# [Work task]
The lines below must be transcribed exactly as given, with the images removed.

# [Collected data]
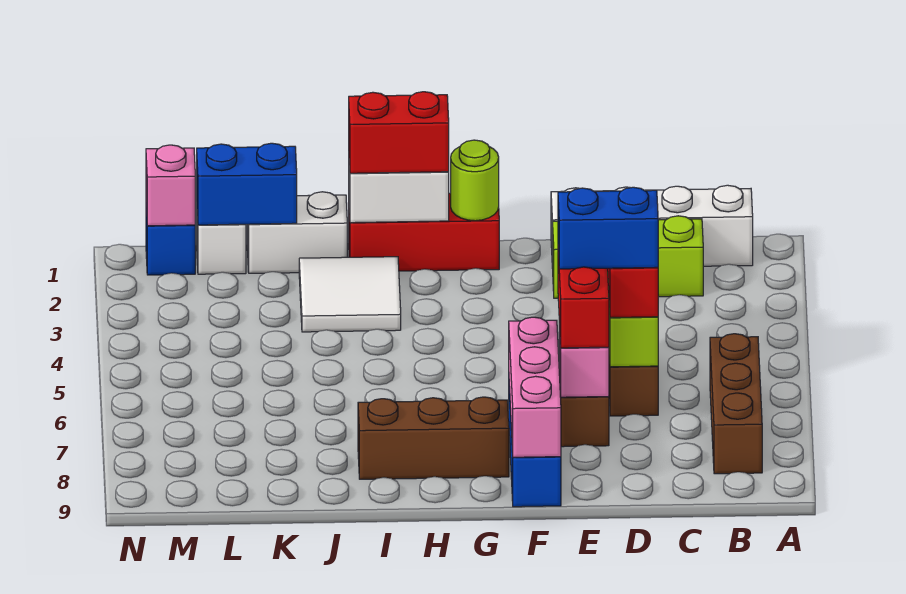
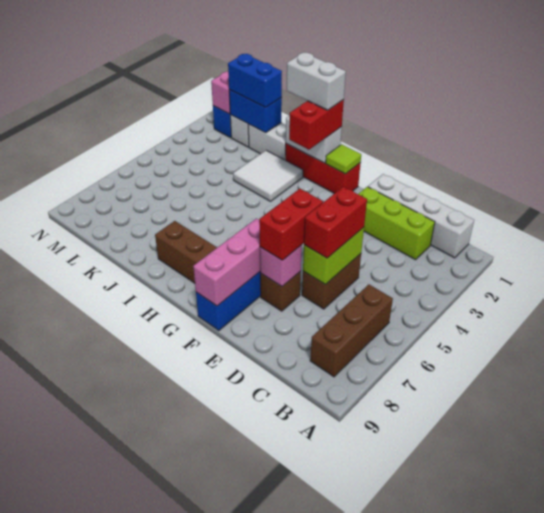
blue brick D6:E6 level 4 -> blue brick K1:L1 level 3
lime round brick G1 level 2 -> lime tile G1 level 2
red brick H1:I1 level 3 -> red brick H1:H2 level 3
none -> white brick H1:I1 level 4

# [Result of the task]
blue brick D6:E6 level 4 -> blue brick K1:L1 level 3
lime round brick G1 level 2 -> lime tile G1 level 2
red brick H1:I1 level 3 -> red brick H1:H2 level 3
none -> white brick H1:I1 level 4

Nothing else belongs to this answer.